── Given entries ──

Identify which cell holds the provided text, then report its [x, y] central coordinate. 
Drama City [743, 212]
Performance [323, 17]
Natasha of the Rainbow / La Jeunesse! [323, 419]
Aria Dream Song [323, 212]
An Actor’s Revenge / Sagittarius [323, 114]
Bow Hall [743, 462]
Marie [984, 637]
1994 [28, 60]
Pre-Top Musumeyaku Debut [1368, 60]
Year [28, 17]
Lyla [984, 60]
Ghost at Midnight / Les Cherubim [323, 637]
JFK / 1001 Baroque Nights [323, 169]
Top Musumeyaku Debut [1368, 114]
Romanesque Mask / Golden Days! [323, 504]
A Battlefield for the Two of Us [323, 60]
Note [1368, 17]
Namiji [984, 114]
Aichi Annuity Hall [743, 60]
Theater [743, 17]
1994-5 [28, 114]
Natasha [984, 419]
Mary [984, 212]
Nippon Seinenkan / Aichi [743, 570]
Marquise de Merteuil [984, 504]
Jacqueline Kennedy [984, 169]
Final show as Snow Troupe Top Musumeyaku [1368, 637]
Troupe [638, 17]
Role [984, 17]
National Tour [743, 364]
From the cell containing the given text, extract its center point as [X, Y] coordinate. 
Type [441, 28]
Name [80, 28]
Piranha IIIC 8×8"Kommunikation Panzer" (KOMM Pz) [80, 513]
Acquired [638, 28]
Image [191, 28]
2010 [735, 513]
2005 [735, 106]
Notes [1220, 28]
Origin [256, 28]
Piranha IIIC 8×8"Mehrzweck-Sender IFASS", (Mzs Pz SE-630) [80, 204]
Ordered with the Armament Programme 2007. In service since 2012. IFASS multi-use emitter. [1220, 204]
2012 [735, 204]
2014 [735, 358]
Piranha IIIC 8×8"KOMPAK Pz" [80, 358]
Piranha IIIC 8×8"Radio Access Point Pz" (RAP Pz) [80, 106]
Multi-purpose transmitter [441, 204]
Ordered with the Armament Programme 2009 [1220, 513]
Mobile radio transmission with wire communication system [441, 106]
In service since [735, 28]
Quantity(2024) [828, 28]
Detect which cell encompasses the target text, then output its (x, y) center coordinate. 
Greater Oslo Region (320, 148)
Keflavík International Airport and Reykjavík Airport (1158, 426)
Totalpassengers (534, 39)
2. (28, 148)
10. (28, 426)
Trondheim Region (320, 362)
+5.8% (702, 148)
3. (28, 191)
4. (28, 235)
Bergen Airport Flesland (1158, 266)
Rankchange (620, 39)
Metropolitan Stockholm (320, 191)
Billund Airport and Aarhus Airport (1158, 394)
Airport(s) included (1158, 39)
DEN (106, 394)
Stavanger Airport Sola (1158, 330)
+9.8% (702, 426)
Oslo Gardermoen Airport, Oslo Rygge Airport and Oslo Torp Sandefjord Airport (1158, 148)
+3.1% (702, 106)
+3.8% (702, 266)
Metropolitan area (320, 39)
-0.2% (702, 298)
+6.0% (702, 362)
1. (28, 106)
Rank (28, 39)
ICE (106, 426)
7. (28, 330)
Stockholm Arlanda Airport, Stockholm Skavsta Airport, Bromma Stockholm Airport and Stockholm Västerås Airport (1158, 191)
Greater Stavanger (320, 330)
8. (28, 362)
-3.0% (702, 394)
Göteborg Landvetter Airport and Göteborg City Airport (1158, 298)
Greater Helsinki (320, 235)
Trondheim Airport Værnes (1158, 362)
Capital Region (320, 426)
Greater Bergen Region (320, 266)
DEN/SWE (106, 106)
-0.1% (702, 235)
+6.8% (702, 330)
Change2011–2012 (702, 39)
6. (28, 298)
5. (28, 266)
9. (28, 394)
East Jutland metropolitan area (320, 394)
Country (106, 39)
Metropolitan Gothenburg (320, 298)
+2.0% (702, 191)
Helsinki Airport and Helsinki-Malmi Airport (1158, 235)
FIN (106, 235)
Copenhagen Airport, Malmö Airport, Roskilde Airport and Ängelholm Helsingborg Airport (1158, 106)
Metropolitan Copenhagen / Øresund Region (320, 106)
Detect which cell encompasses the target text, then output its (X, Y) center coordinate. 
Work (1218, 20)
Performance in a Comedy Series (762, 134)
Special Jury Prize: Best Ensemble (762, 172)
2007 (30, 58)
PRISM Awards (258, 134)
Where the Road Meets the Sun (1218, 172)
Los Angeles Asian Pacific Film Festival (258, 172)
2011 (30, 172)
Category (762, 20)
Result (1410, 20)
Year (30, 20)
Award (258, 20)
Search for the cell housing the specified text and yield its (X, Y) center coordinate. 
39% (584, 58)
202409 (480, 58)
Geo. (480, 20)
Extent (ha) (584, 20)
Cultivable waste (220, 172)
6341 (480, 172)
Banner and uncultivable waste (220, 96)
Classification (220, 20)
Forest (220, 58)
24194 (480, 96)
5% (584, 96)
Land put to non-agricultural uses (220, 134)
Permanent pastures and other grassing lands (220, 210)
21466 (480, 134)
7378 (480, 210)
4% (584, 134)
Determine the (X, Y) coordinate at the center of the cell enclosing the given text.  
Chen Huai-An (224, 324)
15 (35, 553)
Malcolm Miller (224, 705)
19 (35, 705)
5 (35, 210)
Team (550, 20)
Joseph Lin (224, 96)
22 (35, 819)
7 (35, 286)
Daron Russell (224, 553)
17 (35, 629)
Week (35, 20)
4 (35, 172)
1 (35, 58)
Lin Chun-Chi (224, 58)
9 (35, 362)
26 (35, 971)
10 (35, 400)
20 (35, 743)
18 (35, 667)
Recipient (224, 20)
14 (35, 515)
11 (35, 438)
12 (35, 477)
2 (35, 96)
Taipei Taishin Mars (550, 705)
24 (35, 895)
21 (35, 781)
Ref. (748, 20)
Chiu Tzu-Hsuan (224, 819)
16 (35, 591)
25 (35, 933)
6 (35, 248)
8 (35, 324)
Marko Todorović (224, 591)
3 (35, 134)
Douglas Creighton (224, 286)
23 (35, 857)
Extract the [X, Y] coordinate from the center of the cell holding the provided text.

───

• [Goal of the exercise]
Copy out all of the lines above word for word, changing nothing.

• [Result of this exercise]
Identify which cell holds the provided text, then report its [x, y] central coordinate. 
Drama City [743, 212]
Performance [323, 17]
Natasha of the Rainbow / La Jeunesse! [323, 419]
Aria Dream Song [323, 212]
An Actor’s Revenge / Sagittarius [323, 114]
Bow Hall [743, 462]
Marie [984, 637]
1994 [28, 60]
Pre-Top Musumeyaku Debut [1368, 60]
Year [28, 17]
Lyla [984, 60]
Ghost at Midnight / Les Cherubim [323, 637]
JFK / 1001 Baroque Nights [323, 169]
Top Musumeyaku Debut [1368, 114]
Romanesque Mask / Golden Days! [323, 504]
A Battlefield for the Two of Us [323, 60]
Note [1368, 17]
Namiji [984, 114]
Aichi Annuity Hall [743, 60]
Theater [743, 17]
1994-5 [28, 114]
Natasha [984, 419]
Mary [984, 212]
Nippon Seinenkan / Aichi [743, 570]
Marquise de Merteuil [984, 504]
Jacqueline Kennedy [984, 169]
Final show as Snow Troupe Top Musumeyaku [1368, 637]
Troupe [638, 17]
Role [984, 17]
National Tour [743, 364]
From the cell containing the given text, extract its center point as [X, Y] coordinate. 
Type [441, 28]
Name [80, 28]
Piranha IIIC 8×8"Kommunikation Panzer" (KOMM Pz) [80, 513]
Acquired [638, 28]
Image [191, 28]
2010 [735, 513]
2005 [735, 106]
Notes [1220, 28]
Origin [256, 28]
Piranha IIIC 8×8"Mehrzweck-Sender IFASS", (Mzs Pz SE-630) [80, 204]
Ordered with the Armament Programme 2007. In service since 2012. IFASS multi-use emitter. [1220, 204]
2012 [735, 204]
2014 [735, 358]
Piranha IIIC 8×8"KOMPAK Pz" [80, 358]
Piranha IIIC 8×8"Radio Access Point Pz" (RAP Pz) [80, 106]
Multi-purpose transmitter [441, 204]
Ordered with the Armament Programme 2009 [1220, 513]
Mobile radio transmission with wire communication system [441, 106]
In service since [735, 28]
Quantity(2024) [828, 28]
Detect which cell encompasses the target text, then output its (x, y) center coordinate. 
Greater Oslo Region (320, 148)
Keflavík International Airport and Reykjavík Airport (1158, 426)
Totalpassengers (534, 39)
2. (28, 148)
10. (28, 426)
Trondheim Region (320, 362)
+5.8% (702, 148)
3. (28, 191)
4. (28, 235)
Bergen Airport Flesland (1158, 266)
Rankchange (620, 39)
Metropolitan Stockholm (320, 191)
Billund Airport and Aarhus Airport (1158, 394)
Airport(s) included (1158, 39)
DEN (106, 394)
Stavanger Airport Sola (1158, 330)
+9.8% (702, 426)
Oslo Gardermoen Airport, Oslo Rygge Airport and Oslo Torp Sandefjord Airport (1158, 148)
+3.1% (702, 106)
+3.8% (702, 266)
Metropolitan area (320, 39)
-0.2% (702, 298)
+6.0% (702, 362)
1. (28, 106)
Rank (28, 39)
ICE (106, 426)
7. (28, 330)
Stockholm Arlanda Airport, Stockholm Skavsta Airport, Bromma Stockholm Airport and Stockholm Västerås Airport (1158, 191)
Greater Stavanger (320, 330)
8. (28, 362)
-3.0% (702, 394)
Göteborg Landvetter Airport and Göteborg City Airport (1158, 298)
Greater Helsinki (320, 235)
Trondheim Airport Værnes (1158, 362)
Capital Region (320, 426)
Greater Bergen Region (320, 266)
DEN/SWE (106, 106)
-0.1% (702, 235)
+6.8% (702, 330)
Change2011–2012 (702, 39)
6. (28, 298)
5. (28, 266)
9. (28, 394)
East Jutland metropolitan area (320, 394)
Country (106, 39)
Metropolitan Gothenburg (320, 298)
+2.0% (702, 191)
Helsinki Airport and Helsinki-Malmi Airport (1158, 235)
FIN (106, 235)
Copenhagen Airport, Malmö Airport, Roskilde Airport and Ängelholm Helsingborg Airport (1158, 106)
Metropolitan Copenhagen / Øresund Region (320, 106)
Detect which cell encompasses the target text, then output its (X, Y) center coordinate. 
Work (1218, 20)
Performance in a Comedy Series (762, 134)
Special Jury Prize: Best Ensemble (762, 172)
2007 (30, 58)
PRISM Awards (258, 134)
Where the Road Meets the Sun (1218, 172)
Los Angeles Asian Pacific Film Festival (258, 172)
2011 (30, 172)
Category (762, 20)
Result (1410, 20)
Year (30, 20)
Award (258, 20)
Search for the cell housing the specified text and yield its (X, Y) center coordinate. 
39% (584, 58)
202409 (480, 58)
Geo. (480, 20)
Extent (ha) (584, 20)
Cultivable waste (220, 172)
6341 (480, 172)
Banner and uncultivable waste (220, 96)
Classification (220, 20)
Forest (220, 58)
24194 (480, 96)
5% (584, 96)
Land put to non-agricultural uses (220, 134)
Permanent pastures and other grassing lands (220, 210)
21466 (480, 134)
7378 (480, 210)
4% (584, 134)
Determine the (X, Y) coordinate at the center of the cell enclosing the given text.  
Chen Huai-An (224, 324)
15 (35, 553)
Malcolm Miller (224, 705)
19 (35, 705)
5 (35, 210)
Team (550, 20)
Joseph Lin (224, 96)
22 (35, 819)
7 (35, 286)
Daron Russell (224, 553)
17 (35, 629)
Week (35, 20)
4 (35, 172)
1 (35, 58)
Lin Chun-Chi (224, 58)
9 (35, 362)
26 (35, 971)
10 (35, 400)
20 (35, 743)
18 (35, 667)
Recipient (224, 20)
14 (35, 515)
11 (35, 438)
12 (35, 477)
2 (35, 96)
Taipei Taishin Mars (550, 705)
24 (35, 895)
21 (35, 781)
Ref. (748, 20)
Chiu Tzu-Hsuan (224, 819)
16 (35, 591)
25 (35, 933)
6 (35, 248)
8 (35, 324)
Marko Todorović (224, 591)
3 (35, 134)
Douglas Creighton (224, 286)
23 (35, 857)
Extract the [X, Y] coordinate from the center of the cell holding the provided text.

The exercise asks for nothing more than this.